_Record set_
++++++++++

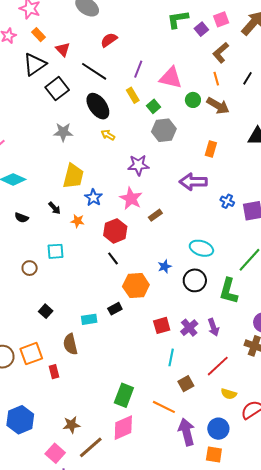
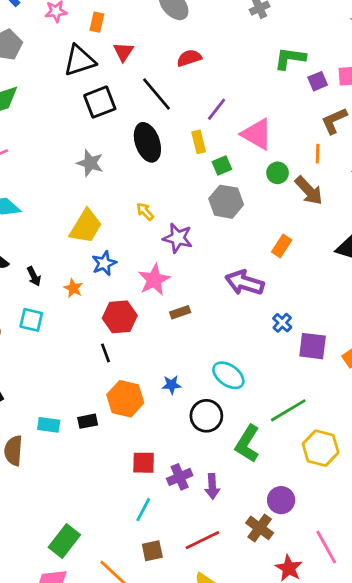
orange rectangle: (39, 35) -> (97, 22), turned 40
yellow arrow: (108, 135) -> (145, 212), moved
black arrow: (55, 208) -> (34, 276), moved

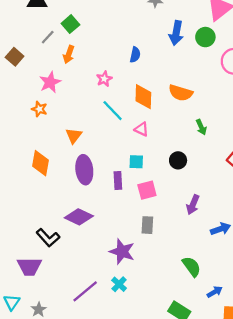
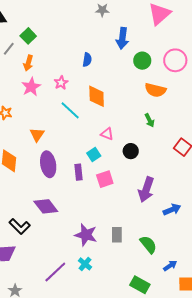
green circle: (205, 37) -> (142, 61), moved
pink star: (50, 82) -> (31, 87), moved
orange semicircle: (181, 93) -> (155, 90), moved
pink triangle: (141, 129) -> (107, 134), moved
cyan square: (136, 162) -> (94, 155), turned -32
purple arrow: (193, 205) -> (146, 190), size x1.4
purple diamond: (79, 217) -> (46, 206), turned 30
gray rectangle: (147, 225) -> (117, 235), moved

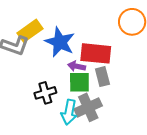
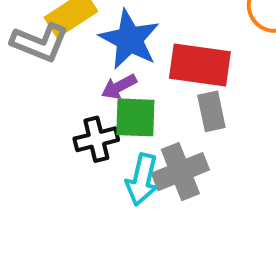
purple arrow: (77, 66) -> (119, 87), moved, turned -42
green square: (79, 82) -> (135, 117), moved

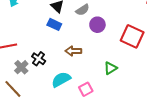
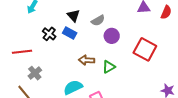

++++++++++

_What the task asks_
Would you please restate the records word for word, excluding any images?

_Output of the task_
orange rectangle: (39, 35) -> (97, 22), turned 40
yellow arrow: (108, 135) -> (145, 212), moved
black arrow: (55, 208) -> (34, 276), moved

green circle: (205, 37) -> (142, 61), moved
pink star: (50, 82) -> (31, 87), moved
orange semicircle: (181, 93) -> (155, 90), moved
pink triangle: (141, 129) -> (107, 134), moved
cyan square: (136, 162) -> (94, 155), turned -32
purple arrow: (193, 205) -> (146, 190), size x1.4
purple diamond: (79, 217) -> (46, 206), turned 30
gray rectangle: (147, 225) -> (117, 235), moved

purple arrow: (77, 66) -> (119, 87), moved, turned -42
green square: (79, 82) -> (135, 117), moved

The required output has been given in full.